(Beginning of Exercise inputs)

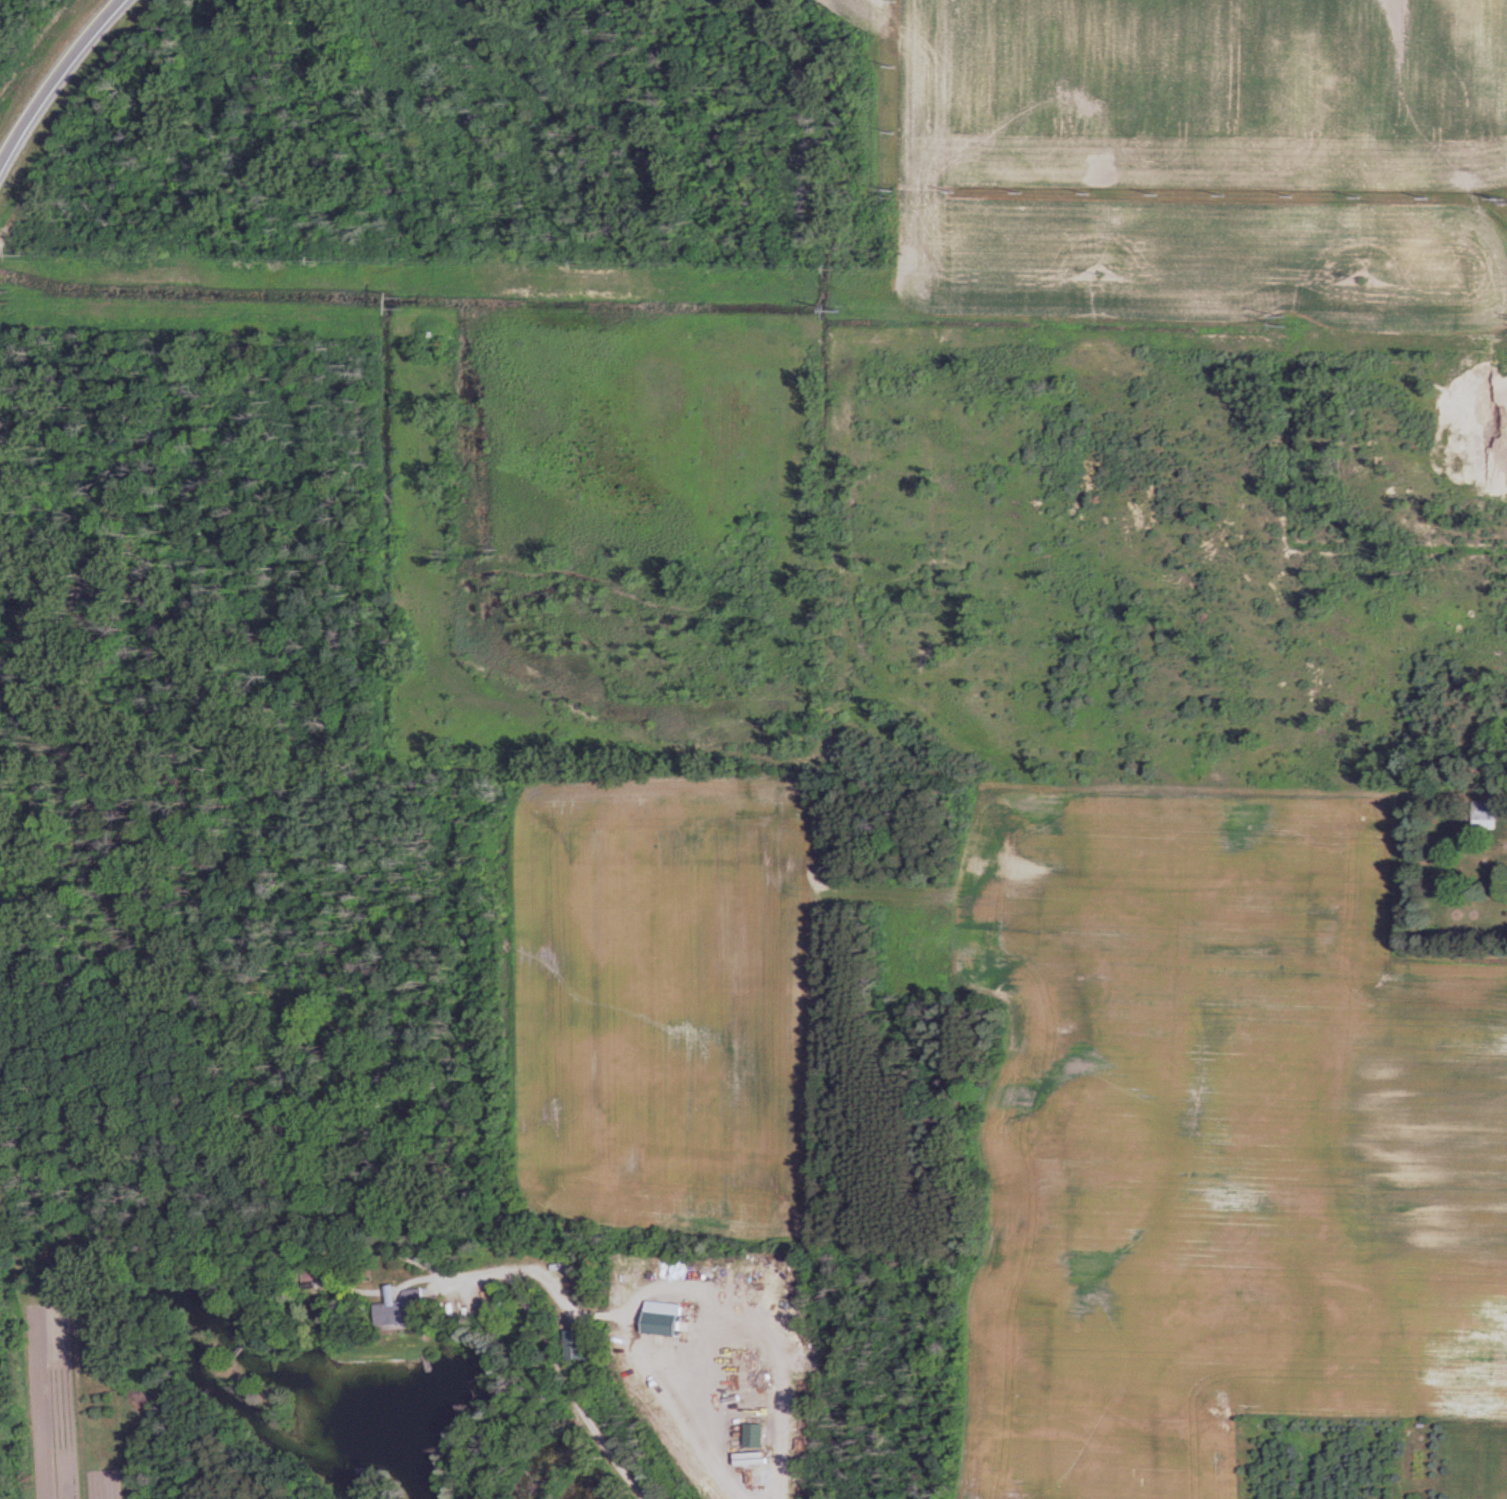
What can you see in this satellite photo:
road: (55, 79)
crop: (1198, 160)
power tower: (7, 297)
power tower: (398, 301)
power tower: (839, 312)
power tower: (1286, 322)
crop: (1055, 1096)
road: (250, 1248)
building: (407, 1309)
building: (669, 1320)
building: (581, 1345)
road: (550, 1351)

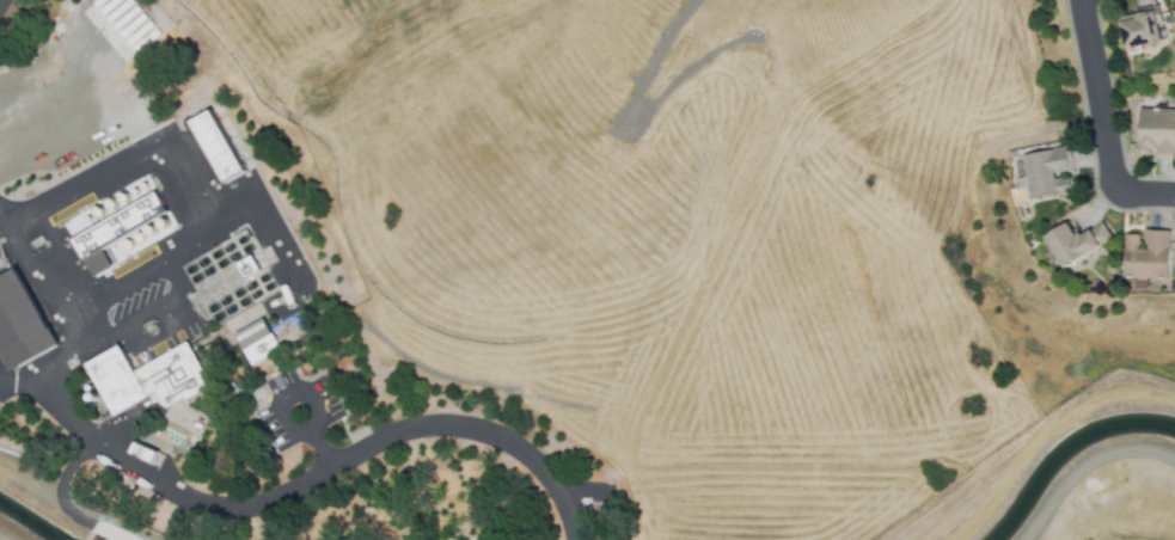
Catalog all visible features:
building: (1173, 13)
building: (1141, 26)
road: (54, 84)
road: (1101, 121)
building: (1156, 131)
building: (216, 144)
building: (1046, 171)
road: (205, 177)
building: (124, 232)
building: (1076, 240)
building: (1145, 254)
building: (20, 319)
building: (256, 340)
road: (27, 377)
building: (147, 377)
road: (304, 389)
road: (1043, 431)
road: (1084, 464)
road: (67, 465)
road: (61, 503)
road: (237, 506)
road: (1, 538)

(End of Exercise inputs)

● Goal of the exercise
Print the lines of the entries, exactly, from the one containing "Catalog all visible" down to the final line, and leave out all the others.

● Exercise result
Catalog all visible features:
building: (1173, 13)
building: (1141, 26)
road: (54, 84)
road: (1101, 121)
building: (1156, 131)
building: (216, 144)
building: (1046, 171)
road: (205, 177)
building: (124, 232)
building: (1076, 240)
building: (1145, 254)
building: (20, 319)
building: (256, 340)
road: (27, 377)
building: (147, 377)
road: (304, 389)
road: (1043, 431)
road: (1084, 464)
road: (67, 465)
road: (61, 503)
road: (237, 506)
road: (1, 538)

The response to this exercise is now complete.